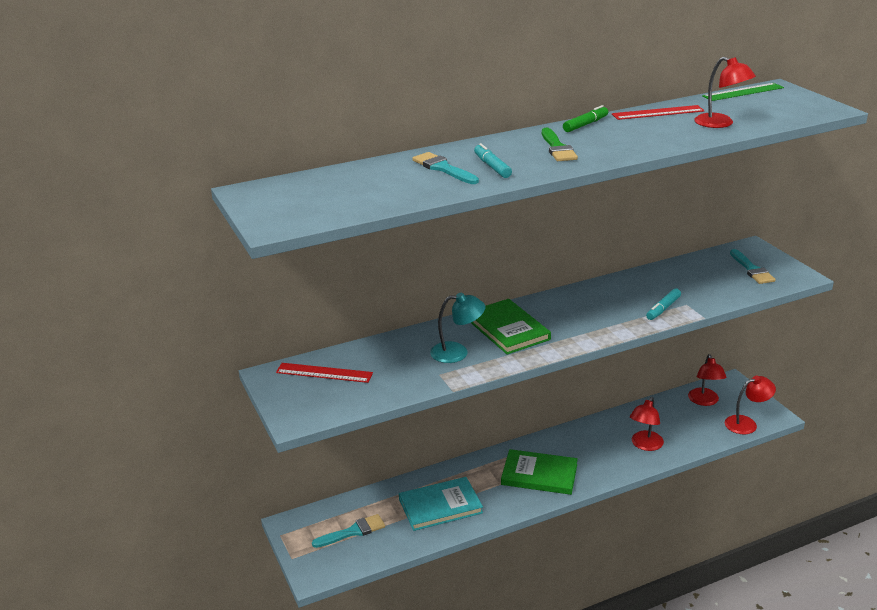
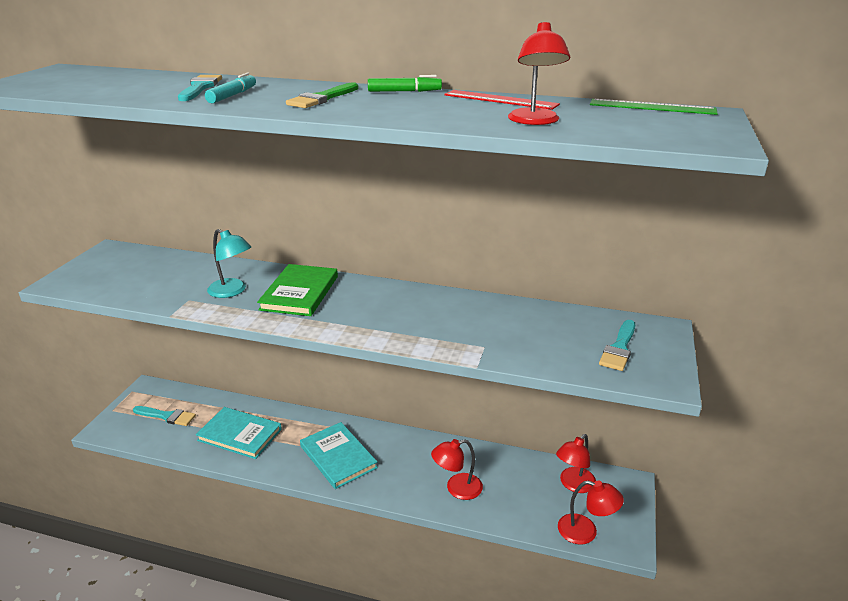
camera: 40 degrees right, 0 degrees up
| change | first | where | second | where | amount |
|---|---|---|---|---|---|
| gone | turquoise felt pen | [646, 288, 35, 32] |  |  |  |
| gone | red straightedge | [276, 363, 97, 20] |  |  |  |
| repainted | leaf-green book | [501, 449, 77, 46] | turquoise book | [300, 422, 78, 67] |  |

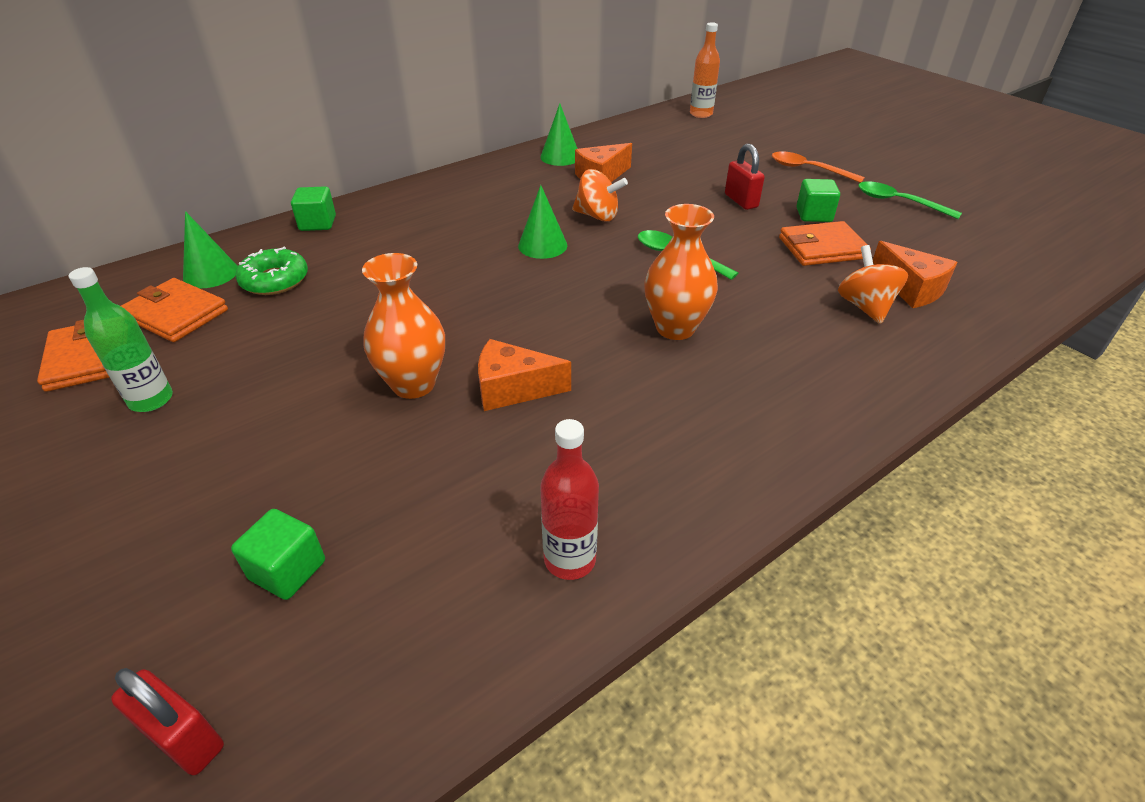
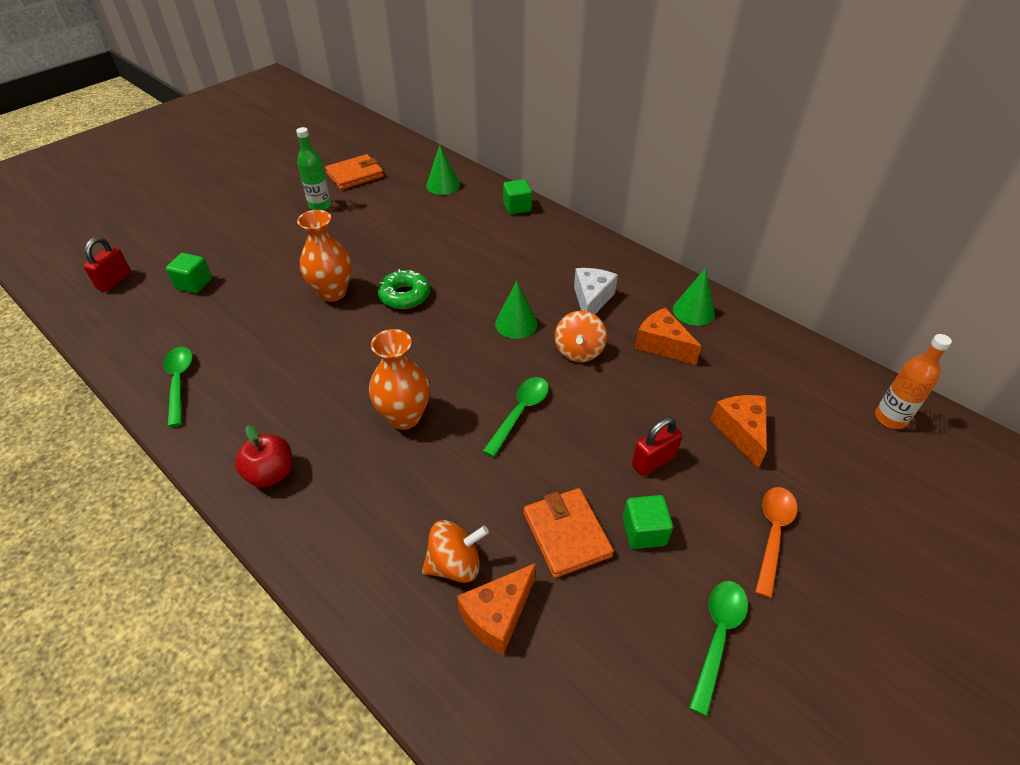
camera: 80 degrees right, 5 degrees up
| change | first | where | second | where | amount |
|---|---|---|---|---|---|
| shifted | leaf-green glazed donut | [236, 247, 72, 48] |  | [377, 269, 53, 40] |  |
| gone | orange-coloured card wallet | [121, 278, 107, 64] |  |  |  |
| shifted | orange-coloured cheese wedge | [478, 339, 93, 72] |  | [711, 395, 56, 74] |  |
| swapped | red bottle | [540, 419, 59, 161] | leaf-green spoon | [163, 347, 30, 80] |  |
| new |  |  | pure white cheese wedge | [574, 268, 44, 46] |  |
| new |  |  | red toy apple | [235, 425, 57, 63] |  |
:::::
▸ **The problem**: Replicate the material above verbatim; images stay out of the copy.

▸ **Answer to the problem**:
camera: 40 degrees right, 0 degrees up
| change | first | where | second | where | amount |
|---|---|---|---|---|---|
| gone | turquoise felt pen | [646, 288, 35, 32] |  |  |  |
| gone | red straightedge | [276, 363, 97, 20] |  |  |  |
| repainted | leaf-green book | [501, 449, 77, 46] | turquoise book | [300, 422, 78, 67] |  |

camera: 80 degrees right, 5 degrees up
| change | first | where | second | where | amount |
|---|---|---|---|---|---|
| shifted | leaf-green glazed donut | [236, 247, 72, 48] |  | [377, 269, 53, 40] |  |
| gone | orange-coloured card wallet | [121, 278, 107, 64] |  |  |  |
| shifted | orange-coloured cheese wedge | [478, 339, 93, 72] |  | [711, 395, 56, 74] |  |
| swapped | red bottle | [540, 419, 59, 161] | leaf-green spoon | [163, 347, 30, 80] |  |
| new |  |  | pure white cheese wedge | [574, 268, 44, 46] |  |
| new |  |  | red toy apple | [235, 425, 57, 63] |  |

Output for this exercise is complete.